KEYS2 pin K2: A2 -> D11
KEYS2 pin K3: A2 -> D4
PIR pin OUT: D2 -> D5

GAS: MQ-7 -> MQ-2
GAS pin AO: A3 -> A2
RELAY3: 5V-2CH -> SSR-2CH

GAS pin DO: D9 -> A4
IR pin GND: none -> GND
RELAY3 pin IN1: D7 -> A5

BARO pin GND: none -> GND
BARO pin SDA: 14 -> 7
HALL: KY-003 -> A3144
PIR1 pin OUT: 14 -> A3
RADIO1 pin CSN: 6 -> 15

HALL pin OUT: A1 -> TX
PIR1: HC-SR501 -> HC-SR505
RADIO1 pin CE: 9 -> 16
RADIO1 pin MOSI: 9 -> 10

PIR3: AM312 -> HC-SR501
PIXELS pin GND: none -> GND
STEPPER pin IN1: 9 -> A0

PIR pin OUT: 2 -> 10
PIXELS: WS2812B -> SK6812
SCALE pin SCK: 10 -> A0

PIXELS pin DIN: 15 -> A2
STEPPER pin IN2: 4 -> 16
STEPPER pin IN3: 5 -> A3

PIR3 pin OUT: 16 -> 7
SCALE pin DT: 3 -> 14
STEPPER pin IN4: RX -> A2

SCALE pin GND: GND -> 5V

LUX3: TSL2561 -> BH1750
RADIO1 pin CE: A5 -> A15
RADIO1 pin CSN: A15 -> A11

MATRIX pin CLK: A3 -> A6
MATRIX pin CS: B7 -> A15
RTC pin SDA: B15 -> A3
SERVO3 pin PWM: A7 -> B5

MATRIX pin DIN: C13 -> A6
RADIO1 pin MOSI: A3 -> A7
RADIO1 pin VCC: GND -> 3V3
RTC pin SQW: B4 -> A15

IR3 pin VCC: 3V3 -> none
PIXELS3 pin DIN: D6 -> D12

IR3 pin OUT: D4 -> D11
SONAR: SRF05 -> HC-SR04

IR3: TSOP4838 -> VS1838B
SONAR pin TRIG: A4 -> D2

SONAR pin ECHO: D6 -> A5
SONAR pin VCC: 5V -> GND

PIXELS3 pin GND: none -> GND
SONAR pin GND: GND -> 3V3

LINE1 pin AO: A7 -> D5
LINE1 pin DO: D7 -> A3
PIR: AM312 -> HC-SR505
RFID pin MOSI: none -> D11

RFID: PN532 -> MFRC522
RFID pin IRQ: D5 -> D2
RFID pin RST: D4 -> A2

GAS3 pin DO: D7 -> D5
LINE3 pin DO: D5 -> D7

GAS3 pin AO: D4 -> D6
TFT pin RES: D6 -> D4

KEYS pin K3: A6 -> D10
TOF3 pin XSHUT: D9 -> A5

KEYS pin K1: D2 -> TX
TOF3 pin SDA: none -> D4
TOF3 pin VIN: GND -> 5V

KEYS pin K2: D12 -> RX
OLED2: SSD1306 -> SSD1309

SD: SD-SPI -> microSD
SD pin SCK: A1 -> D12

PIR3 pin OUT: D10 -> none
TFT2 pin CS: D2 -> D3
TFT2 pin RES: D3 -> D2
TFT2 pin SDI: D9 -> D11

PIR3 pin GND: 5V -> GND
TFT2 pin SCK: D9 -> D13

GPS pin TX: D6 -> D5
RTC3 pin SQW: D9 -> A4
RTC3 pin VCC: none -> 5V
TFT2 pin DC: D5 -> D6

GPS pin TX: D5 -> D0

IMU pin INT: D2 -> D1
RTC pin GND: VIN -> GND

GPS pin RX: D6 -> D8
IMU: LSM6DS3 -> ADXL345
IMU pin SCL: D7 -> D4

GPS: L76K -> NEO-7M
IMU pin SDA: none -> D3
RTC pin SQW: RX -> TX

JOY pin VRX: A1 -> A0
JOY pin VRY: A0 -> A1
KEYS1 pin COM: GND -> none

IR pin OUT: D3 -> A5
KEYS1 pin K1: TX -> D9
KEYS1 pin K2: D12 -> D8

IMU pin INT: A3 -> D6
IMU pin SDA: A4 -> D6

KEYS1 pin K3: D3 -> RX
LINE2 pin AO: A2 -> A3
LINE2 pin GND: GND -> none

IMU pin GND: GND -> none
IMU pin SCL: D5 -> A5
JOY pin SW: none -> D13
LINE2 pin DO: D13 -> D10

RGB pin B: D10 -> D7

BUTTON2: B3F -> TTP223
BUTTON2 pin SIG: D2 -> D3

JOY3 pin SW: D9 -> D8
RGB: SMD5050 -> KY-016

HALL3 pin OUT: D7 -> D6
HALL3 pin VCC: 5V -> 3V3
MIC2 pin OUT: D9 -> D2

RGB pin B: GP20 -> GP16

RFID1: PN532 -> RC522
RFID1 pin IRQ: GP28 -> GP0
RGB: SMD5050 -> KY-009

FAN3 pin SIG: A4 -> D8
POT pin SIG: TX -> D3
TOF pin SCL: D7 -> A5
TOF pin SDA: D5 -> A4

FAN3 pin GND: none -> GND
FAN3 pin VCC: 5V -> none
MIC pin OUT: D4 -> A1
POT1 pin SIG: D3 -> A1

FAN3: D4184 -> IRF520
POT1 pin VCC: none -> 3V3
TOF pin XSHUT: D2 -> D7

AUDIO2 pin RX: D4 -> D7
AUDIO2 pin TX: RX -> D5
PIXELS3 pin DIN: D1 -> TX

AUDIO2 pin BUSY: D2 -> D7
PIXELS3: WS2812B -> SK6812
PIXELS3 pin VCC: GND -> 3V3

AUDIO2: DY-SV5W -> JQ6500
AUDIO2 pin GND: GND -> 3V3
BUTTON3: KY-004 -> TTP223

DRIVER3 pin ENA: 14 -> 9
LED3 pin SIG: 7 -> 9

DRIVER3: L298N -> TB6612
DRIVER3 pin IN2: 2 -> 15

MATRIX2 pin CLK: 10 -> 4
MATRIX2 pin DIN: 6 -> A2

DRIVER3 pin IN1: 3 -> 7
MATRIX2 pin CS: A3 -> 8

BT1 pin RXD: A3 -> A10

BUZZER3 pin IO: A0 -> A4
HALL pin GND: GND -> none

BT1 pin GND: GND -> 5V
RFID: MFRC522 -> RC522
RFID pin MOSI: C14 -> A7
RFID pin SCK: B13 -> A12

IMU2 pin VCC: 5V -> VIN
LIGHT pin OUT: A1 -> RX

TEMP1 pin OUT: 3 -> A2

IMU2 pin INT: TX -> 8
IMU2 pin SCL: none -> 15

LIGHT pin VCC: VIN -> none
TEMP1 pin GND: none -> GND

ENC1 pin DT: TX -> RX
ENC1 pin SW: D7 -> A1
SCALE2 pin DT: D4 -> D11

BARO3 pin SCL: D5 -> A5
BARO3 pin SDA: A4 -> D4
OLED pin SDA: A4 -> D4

_ _ _ _

What this task involves: Set the entries down again, unchanged and complete.

Output for this task:
KEYS2 pin K2: A2 -> D11
KEYS2 pin K3: A2 -> D4
PIR pin OUT: D2 -> D5

GAS: MQ-7 -> MQ-2
GAS pin AO: A3 -> A2
RELAY3: 5V-2CH -> SSR-2CH

GAS pin DO: D9 -> A4
IR pin GND: none -> GND
RELAY3 pin IN1: D7 -> A5

BARO pin GND: none -> GND
BARO pin SDA: 14 -> 7
HALL: KY-003 -> A3144
PIR1 pin OUT: 14 -> A3
RADIO1 pin CSN: 6 -> 15

HALL pin OUT: A1 -> TX
PIR1: HC-SR501 -> HC-SR505
RADIO1 pin CE: 9 -> 16
RADIO1 pin MOSI: 9 -> 10

PIR3: AM312 -> HC-SR501
PIXELS pin GND: none -> GND
STEPPER pin IN1: 9 -> A0

PIR pin OUT: 2 -> 10
PIXELS: WS2812B -> SK6812
SCALE pin SCK: 10 -> A0

PIXELS pin DIN: 15 -> A2
STEPPER pin IN2: 4 -> 16
STEPPER pin IN3: 5 -> A3

PIR3 pin OUT: 16 -> 7
SCALE pin DT: 3 -> 14
STEPPER pin IN4: RX -> A2

SCALE pin GND: GND -> 5V

LUX3: TSL2561 -> BH1750
RADIO1 pin CE: A5 -> A15
RADIO1 pin CSN: A15 -> A11

MATRIX pin CLK: A3 -> A6
MATRIX pin CS: B7 -> A15
RTC pin SDA: B15 -> A3
SERVO3 pin PWM: A7 -> B5

MATRIX pin DIN: C13 -> A6
RADIO1 pin MOSI: A3 -> A7
RADIO1 pin VCC: GND -> 3V3
RTC pin SQW: B4 -> A15

IR3 pin VCC: 3V3 -> none
PIXELS3 pin DIN: D6 -> D12

IR3 pin OUT: D4 -> D11
SONAR: SRF05 -> HC-SR04

IR3: TSOP4838 -> VS1838B
SONAR pin TRIG: A4 -> D2

SONAR pin ECHO: D6 -> A5
SONAR pin VCC: 5V -> GND

PIXELS3 pin GND: none -> GND
SONAR pin GND: GND -> 3V3

LINE1 pin AO: A7 -> D5
LINE1 pin DO: D7 -> A3
PIR: AM312 -> HC-SR505
RFID pin MOSI: none -> D11

RFID: PN532 -> MFRC522
RFID pin IRQ: D5 -> D2
RFID pin RST: D4 -> A2

GAS3 pin DO: D7 -> D5
LINE3 pin DO: D5 -> D7

GAS3 pin AO: D4 -> D6
TFT pin RES: D6 -> D4

KEYS pin K3: A6 -> D10
TOF3 pin XSHUT: D9 -> A5

KEYS pin K1: D2 -> TX
TOF3 pin SDA: none -> D4
TOF3 pin VIN: GND -> 5V

KEYS pin K2: D12 -> RX
OLED2: SSD1306 -> SSD1309

SD: SD-SPI -> microSD
SD pin SCK: A1 -> D12

PIR3 pin OUT: D10 -> none
TFT2 pin CS: D2 -> D3
TFT2 pin RES: D3 -> D2
TFT2 pin SDI: D9 -> D11

PIR3 pin GND: 5V -> GND
TFT2 pin SCK: D9 -> D13

GPS pin TX: D6 -> D5
RTC3 pin SQW: D9 -> A4
RTC3 pin VCC: none -> 5V
TFT2 pin DC: D5 -> D6

GPS pin TX: D5 -> D0

IMU pin INT: D2 -> D1
RTC pin GND: VIN -> GND

GPS pin RX: D6 -> D8
IMU: LSM6DS3 -> ADXL345
IMU pin SCL: D7 -> D4

GPS: L76K -> NEO-7M
IMU pin SDA: none -> D3
RTC pin SQW: RX -> TX

JOY pin VRX: A1 -> A0
JOY pin VRY: A0 -> A1
KEYS1 pin COM: GND -> none

IR pin OUT: D3 -> A5
KEYS1 pin K1: TX -> D9
KEYS1 pin K2: D12 -> D8

IMU pin INT: A3 -> D6
IMU pin SDA: A4 -> D6

KEYS1 pin K3: D3 -> RX
LINE2 pin AO: A2 -> A3
LINE2 pin GND: GND -> none

IMU pin GND: GND -> none
IMU pin SCL: D5 -> A5
JOY pin SW: none -> D13
LINE2 pin DO: D13 -> D10

RGB pin B: D10 -> D7

BUTTON2: B3F -> TTP223
BUTTON2 pin SIG: D2 -> D3

JOY3 pin SW: D9 -> D8
RGB: SMD5050 -> KY-016

HALL3 pin OUT: D7 -> D6
HALL3 pin VCC: 5V -> 3V3
MIC2 pin OUT: D9 -> D2

RGB pin B: GP20 -> GP16

RFID1: PN532 -> RC522
RFID1 pin IRQ: GP28 -> GP0
RGB: SMD5050 -> KY-009

FAN3 pin SIG: A4 -> D8
POT pin SIG: TX -> D3
TOF pin SCL: D7 -> A5
TOF pin SDA: D5 -> A4

FAN3 pin GND: none -> GND
FAN3 pin VCC: 5V -> none
MIC pin OUT: D4 -> A1
POT1 pin SIG: D3 -> A1

FAN3: D4184 -> IRF520
POT1 pin VCC: none -> 3V3
TOF pin XSHUT: D2 -> D7

AUDIO2 pin RX: D4 -> D7
AUDIO2 pin TX: RX -> D5
PIXELS3 pin DIN: D1 -> TX

AUDIO2 pin BUSY: D2 -> D7
PIXELS3: WS2812B -> SK6812
PIXELS3 pin VCC: GND -> 3V3

AUDIO2: DY-SV5W -> JQ6500
AUDIO2 pin GND: GND -> 3V3
BUTTON3: KY-004 -> TTP223

DRIVER3 pin ENA: 14 -> 9
LED3 pin SIG: 7 -> 9

DRIVER3: L298N -> TB6612
DRIVER3 pin IN2: 2 -> 15

MATRIX2 pin CLK: 10 -> 4
MATRIX2 pin DIN: 6 -> A2

DRIVER3 pin IN1: 3 -> 7
MATRIX2 pin CS: A3 -> 8

BT1 pin RXD: A3 -> A10

BUZZER3 pin IO: A0 -> A4
HALL pin GND: GND -> none

BT1 pin GND: GND -> 5V
RFID: MFRC522 -> RC522
RFID pin MOSI: C14 -> A7
RFID pin SCK: B13 -> A12

IMU2 pin VCC: 5V -> VIN
LIGHT pin OUT: A1 -> RX

TEMP1 pin OUT: 3 -> A2

IMU2 pin INT: TX -> 8
IMU2 pin SCL: none -> 15

LIGHT pin VCC: VIN -> none
TEMP1 pin GND: none -> GND

ENC1 pin DT: TX -> RX
ENC1 pin SW: D7 -> A1
SCALE2 pin DT: D4 -> D11

BARO3 pin SCL: D5 -> A5
BARO3 pin SDA: A4 -> D4
OLED pin SDA: A4 -> D4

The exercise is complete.